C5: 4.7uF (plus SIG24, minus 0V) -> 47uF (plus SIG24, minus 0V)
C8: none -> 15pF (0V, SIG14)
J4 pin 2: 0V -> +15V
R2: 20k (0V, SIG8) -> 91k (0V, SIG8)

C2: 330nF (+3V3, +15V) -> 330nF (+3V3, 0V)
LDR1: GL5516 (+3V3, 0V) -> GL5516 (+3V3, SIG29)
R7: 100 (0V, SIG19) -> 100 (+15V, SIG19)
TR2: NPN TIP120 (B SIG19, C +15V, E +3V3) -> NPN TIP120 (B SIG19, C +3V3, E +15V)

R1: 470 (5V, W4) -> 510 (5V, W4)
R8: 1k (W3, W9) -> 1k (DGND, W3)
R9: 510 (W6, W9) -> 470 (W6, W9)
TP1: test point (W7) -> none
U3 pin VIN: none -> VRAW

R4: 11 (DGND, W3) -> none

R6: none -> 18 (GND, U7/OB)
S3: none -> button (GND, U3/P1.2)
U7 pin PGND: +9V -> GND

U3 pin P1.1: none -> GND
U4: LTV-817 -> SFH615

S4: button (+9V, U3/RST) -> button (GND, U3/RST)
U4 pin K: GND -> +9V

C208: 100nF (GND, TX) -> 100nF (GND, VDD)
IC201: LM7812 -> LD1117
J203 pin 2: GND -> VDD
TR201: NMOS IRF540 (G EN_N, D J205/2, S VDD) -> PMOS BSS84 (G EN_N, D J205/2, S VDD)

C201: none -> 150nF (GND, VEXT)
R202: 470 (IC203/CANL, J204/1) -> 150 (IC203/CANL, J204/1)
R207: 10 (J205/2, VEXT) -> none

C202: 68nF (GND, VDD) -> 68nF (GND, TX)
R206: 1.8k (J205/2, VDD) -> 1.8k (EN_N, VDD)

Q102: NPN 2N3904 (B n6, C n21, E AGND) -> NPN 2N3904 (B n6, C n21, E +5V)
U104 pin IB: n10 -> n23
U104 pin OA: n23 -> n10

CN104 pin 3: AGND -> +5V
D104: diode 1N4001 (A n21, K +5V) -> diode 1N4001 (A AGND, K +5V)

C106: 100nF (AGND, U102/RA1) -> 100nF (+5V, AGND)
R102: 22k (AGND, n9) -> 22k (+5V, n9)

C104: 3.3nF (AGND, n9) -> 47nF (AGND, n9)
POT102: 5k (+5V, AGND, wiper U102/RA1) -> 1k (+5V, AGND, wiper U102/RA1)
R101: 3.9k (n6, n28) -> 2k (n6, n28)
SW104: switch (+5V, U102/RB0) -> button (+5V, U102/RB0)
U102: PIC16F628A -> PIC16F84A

### Task brief
Copy every line of the records above exactly.

### Task output
C5: 4.7uF (plus SIG24, minus 0V) -> 47uF (plus SIG24, minus 0V)
C8: none -> 15pF (0V, SIG14)
J4 pin 2: 0V -> +15V
R2: 20k (0V, SIG8) -> 91k (0V, SIG8)

C2: 330nF (+3V3, +15V) -> 330nF (+3V3, 0V)
LDR1: GL5516 (+3V3, 0V) -> GL5516 (+3V3, SIG29)
R7: 100 (0V, SIG19) -> 100 (+15V, SIG19)
TR2: NPN TIP120 (B SIG19, C +15V, E +3V3) -> NPN TIP120 (B SIG19, C +3V3, E +15V)

R1: 470 (5V, W4) -> 510 (5V, W4)
R8: 1k (W3, W9) -> 1k (DGND, W3)
R9: 510 (W6, W9) -> 470 (W6, W9)
TP1: test point (W7) -> none
U3 pin VIN: none -> VRAW

R4: 11 (DGND, W3) -> none

R6: none -> 18 (GND, U7/OB)
S3: none -> button (GND, U3/P1.2)
U7 pin PGND: +9V -> GND

U3 pin P1.1: none -> GND
U4: LTV-817 -> SFH615

S4: button (+9V, U3/RST) -> button (GND, U3/RST)
U4 pin K: GND -> +9V

C208: 100nF (GND, TX) -> 100nF (GND, VDD)
IC201: LM7812 -> LD1117
J203 pin 2: GND -> VDD
TR201: NMOS IRF540 (G EN_N, D J205/2, S VDD) -> PMOS BSS84 (G EN_N, D J205/2, S VDD)

C201: none -> 150nF (GND, VEXT)
R202: 470 (IC203/CANL, J204/1) -> 150 (IC203/CANL, J204/1)
R207: 10 (J205/2, VEXT) -> none

C202: 68nF (GND, VDD) -> 68nF (GND, TX)
R206: 1.8k (J205/2, VDD) -> 1.8k (EN_N, VDD)

Q102: NPN 2N3904 (B n6, C n21, E AGND) -> NPN 2N3904 (B n6, C n21, E +5V)
U104 pin IB: n10 -> n23
U104 pin OA: n23 -> n10

CN104 pin 3: AGND -> +5V
D104: diode 1N4001 (A n21, K +5V) -> diode 1N4001 (A AGND, K +5V)

C106: 100nF (AGND, U102/RA1) -> 100nF (+5V, AGND)
R102: 22k (AGND, n9) -> 22k (+5V, n9)

C104: 3.3nF (AGND, n9) -> 47nF (AGND, n9)
POT102: 5k (+5V, AGND, wiper U102/RA1) -> 1k (+5V, AGND, wiper U102/RA1)
R101: 3.9k (n6, n28) -> 2k (n6, n28)
SW104: switch (+5V, U102/RB0) -> button (+5V, U102/RB0)
U102: PIC16F628A -> PIC16F84A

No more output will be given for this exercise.